◆ Extracted information ◆
#####

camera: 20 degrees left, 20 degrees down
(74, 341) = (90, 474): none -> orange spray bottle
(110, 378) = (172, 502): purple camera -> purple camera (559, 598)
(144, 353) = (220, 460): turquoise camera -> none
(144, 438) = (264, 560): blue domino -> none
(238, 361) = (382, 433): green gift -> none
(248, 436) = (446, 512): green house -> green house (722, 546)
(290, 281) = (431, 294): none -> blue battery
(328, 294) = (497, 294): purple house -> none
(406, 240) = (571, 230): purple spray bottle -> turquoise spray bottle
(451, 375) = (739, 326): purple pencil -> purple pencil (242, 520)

#####

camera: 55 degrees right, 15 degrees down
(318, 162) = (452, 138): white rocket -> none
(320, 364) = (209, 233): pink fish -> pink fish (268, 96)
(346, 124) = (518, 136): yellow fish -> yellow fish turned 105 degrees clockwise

#####

◆ Task prompt ◆
From the line that has "camera: 20 degrees left, 20 degrees down" through the line that has "(290, 281) = (431, 294): none -> blue battery", copy every line exactly as it appears above, and leave out all others.

◆ Exercise response ◆
camera: 20 degrees left, 20 degrees down
(74, 341) = (90, 474): none -> orange spray bottle
(110, 378) = (172, 502): purple camera -> purple camera (559, 598)
(144, 353) = (220, 460): turquoise camera -> none
(144, 438) = (264, 560): blue domino -> none
(238, 361) = (382, 433): green gift -> none
(248, 436) = (446, 512): green house -> green house (722, 546)
(290, 281) = (431, 294): none -> blue battery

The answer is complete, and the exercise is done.